* _Working data_
*** Block opens ***

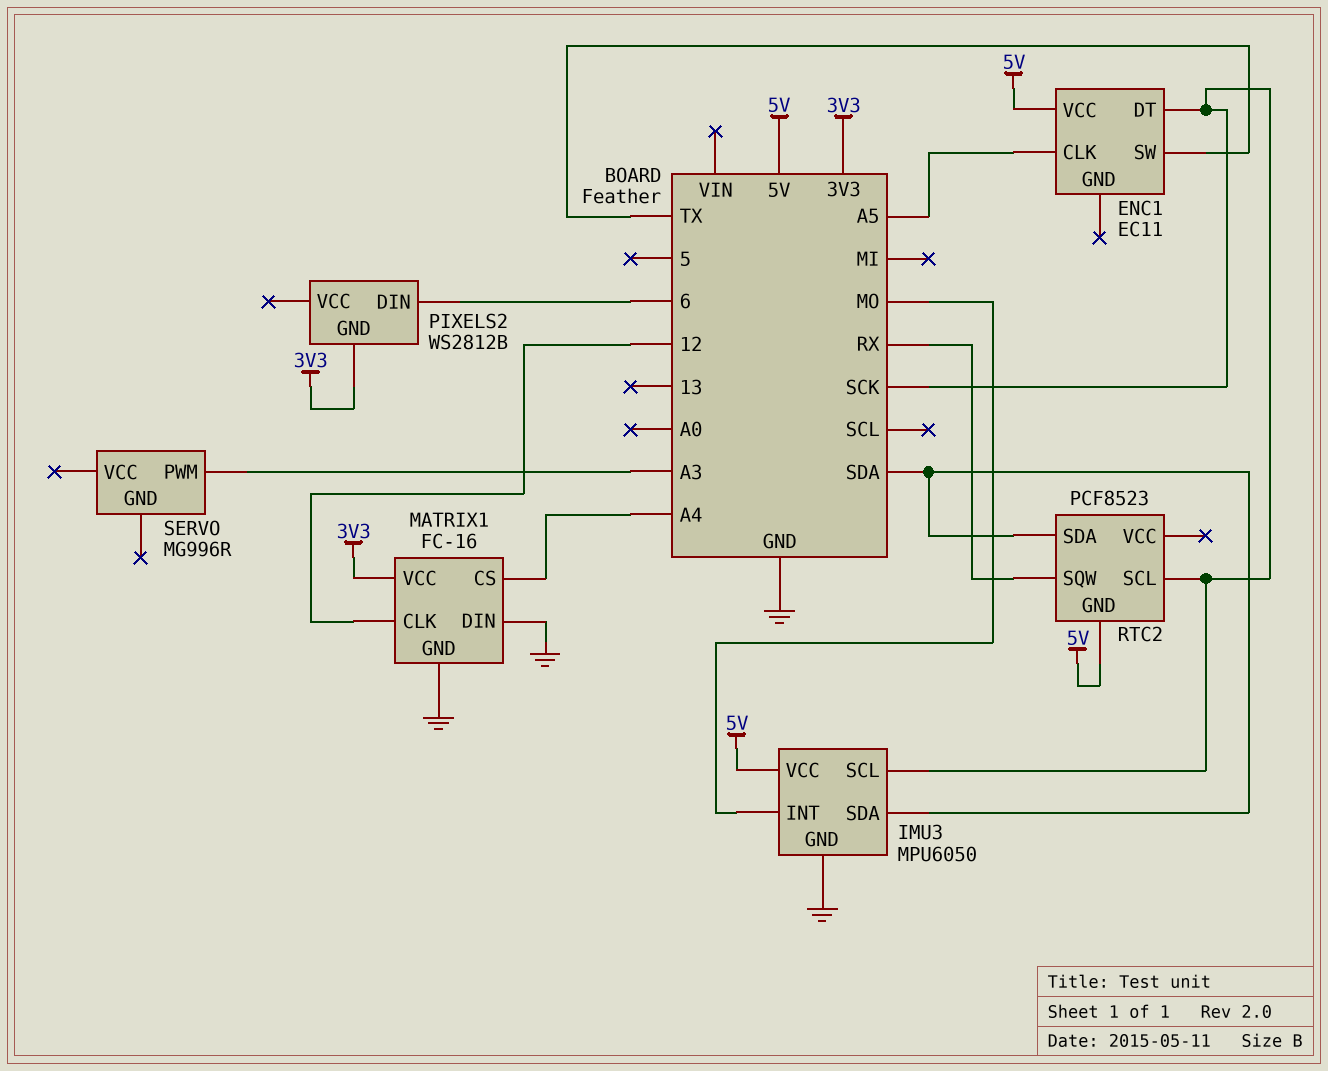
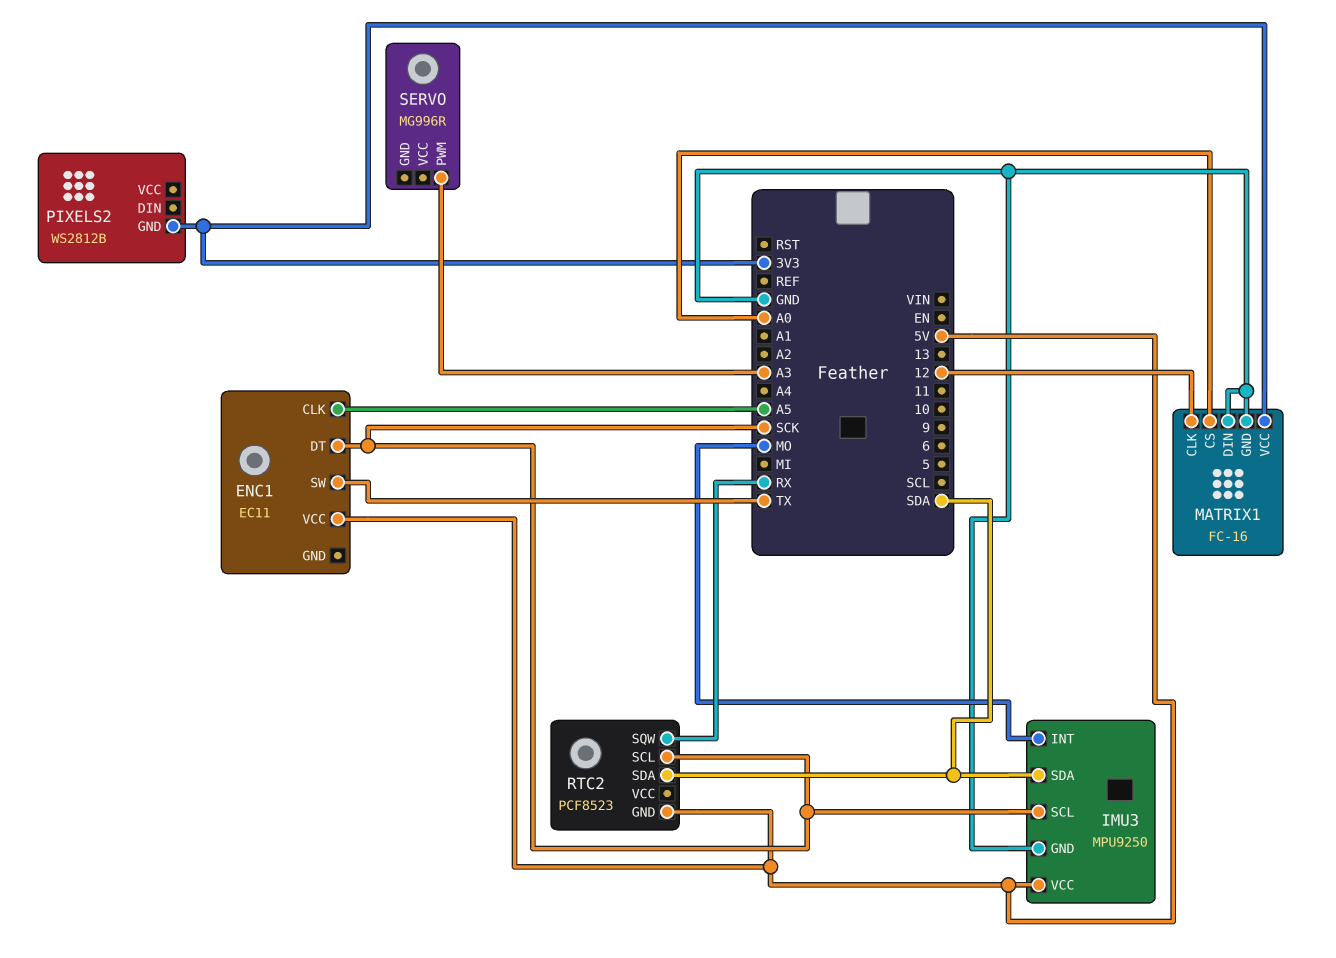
IMU3: MPU6050 -> MPU9250
MATRIX1 pin CS: A4 -> A0
PIXELS2 pin DIN: 6 -> none

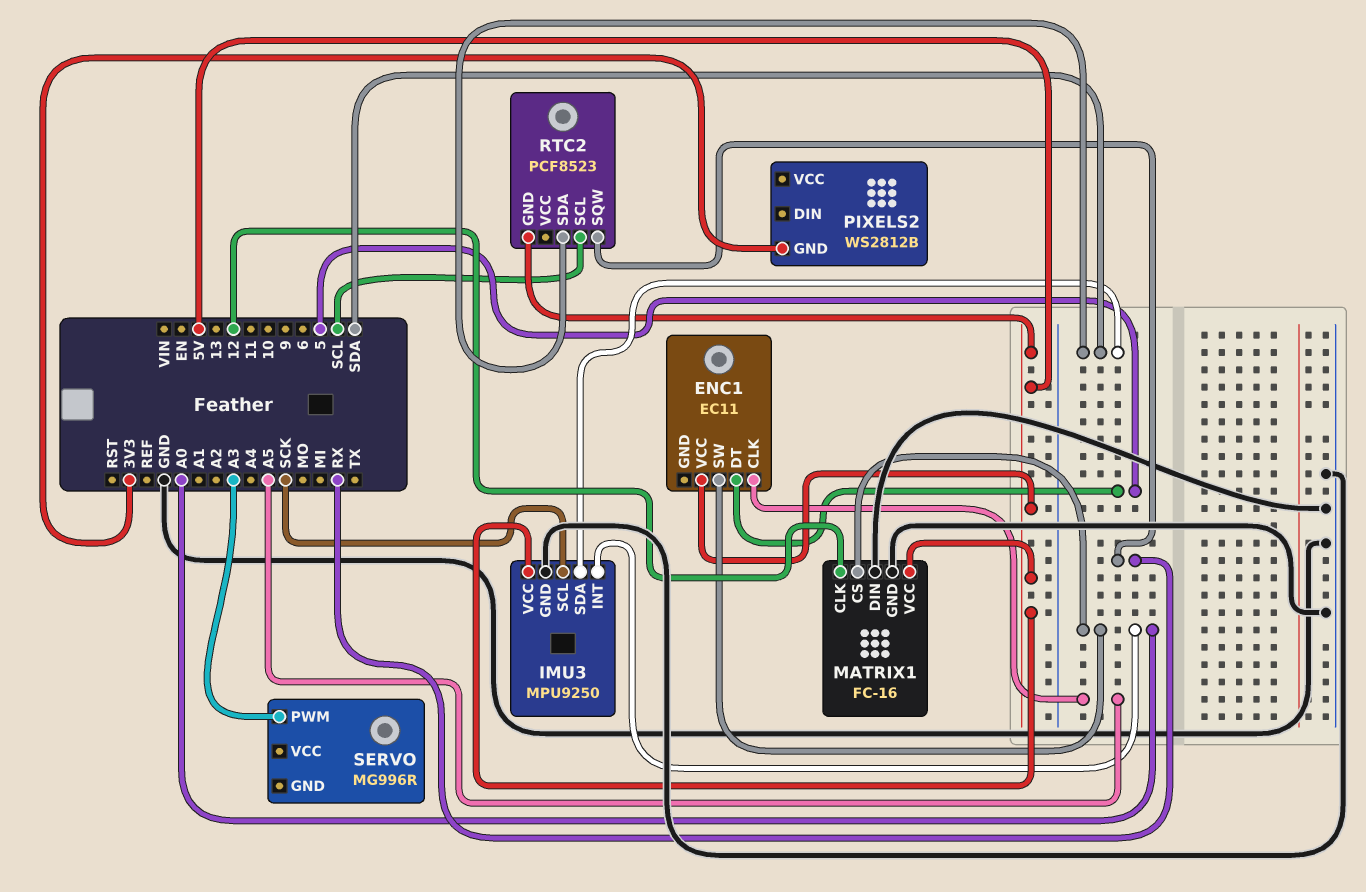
ENC1 pin DT: SCK -> 5
ENC1 pin SW: TX -> A0
IMU3 pin INT: MO -> A0
MATRIX1 pin VCC: 3V3 -> 5V
RTC2 pin SCL: SCK -> SCL

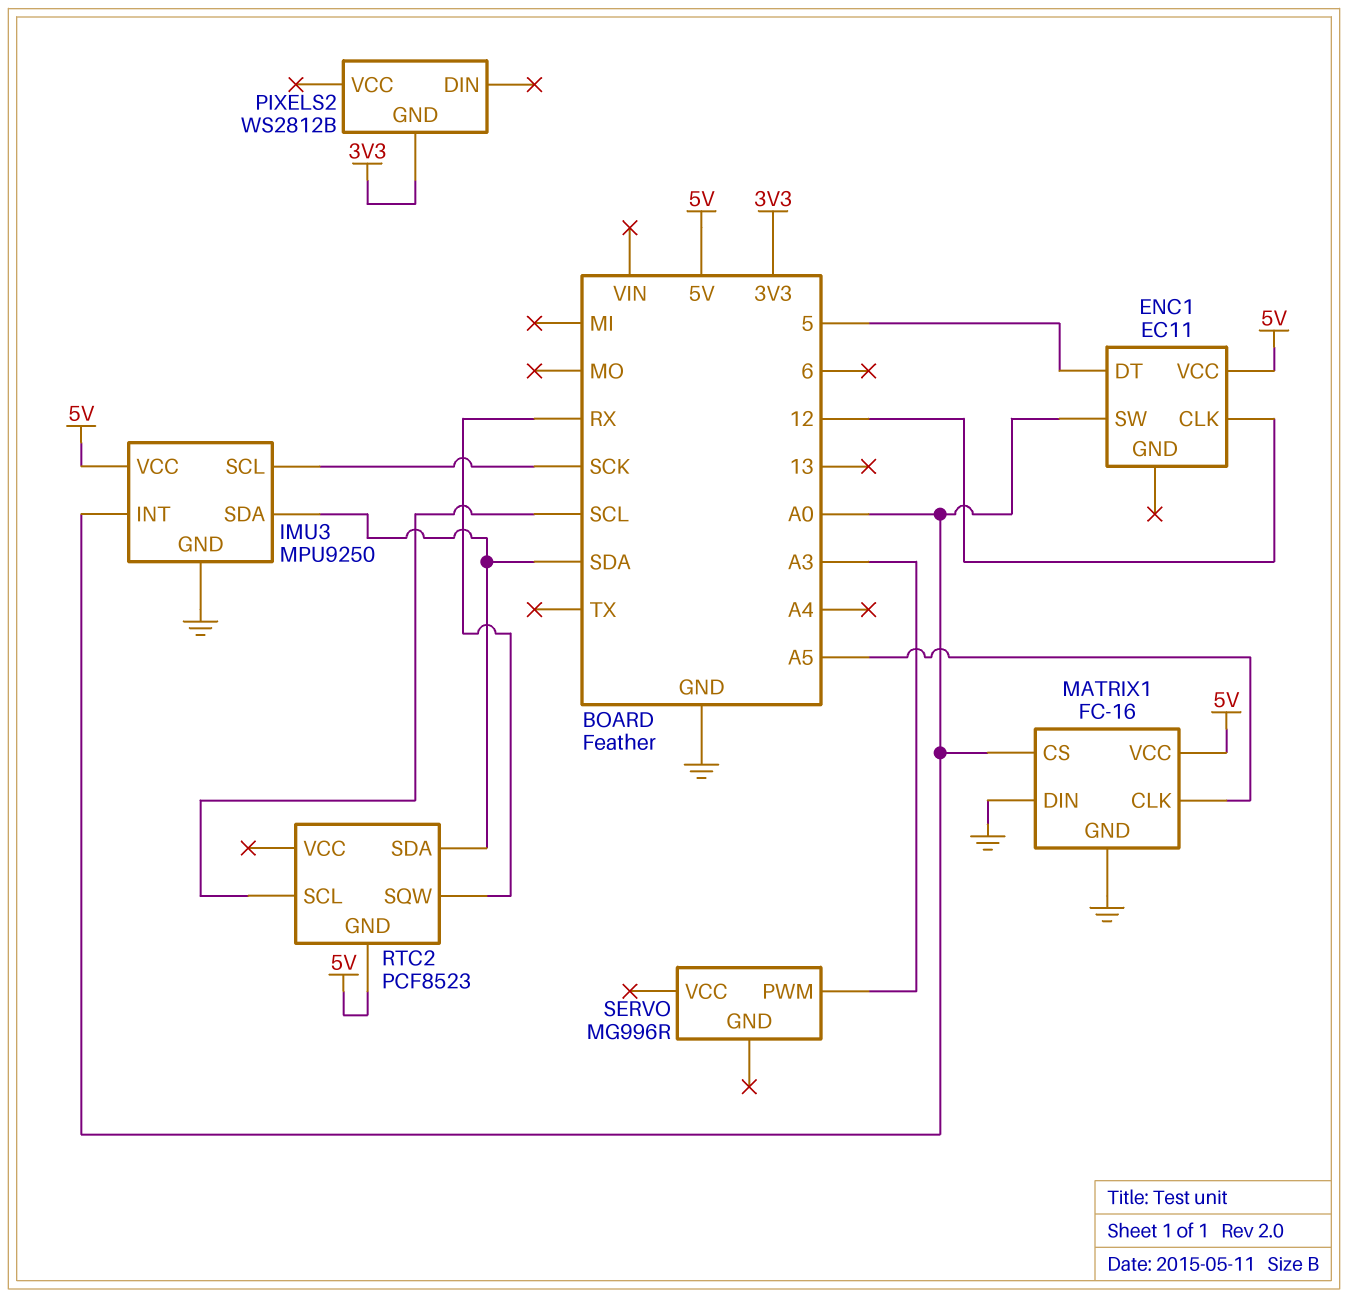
ENC1 pin CLK: A5 -> 12
MATRIX1 pin CLK: 12 -> A5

*** Block closes ***

Skipping any images, write out all the data exactly.

* _Response area_
IMU3: MPU6050 -> MPU9250
MATRIX1 pin CS: A4 -> A0
PIXELS2 pin DIN: 6 -> none

ENC1 pin DT: SCK -> 5
ENC1 pin SW: TX -> A0
IMU3 pin INT: MO -> A0
MATRIX1 pin VCC: 3V3 -> 5V
RTC2 pin SCL: SCK -> SCL

ENC1 pin CLK: A5 -> 12
MATRIX1 pin CLK: 12 -> A5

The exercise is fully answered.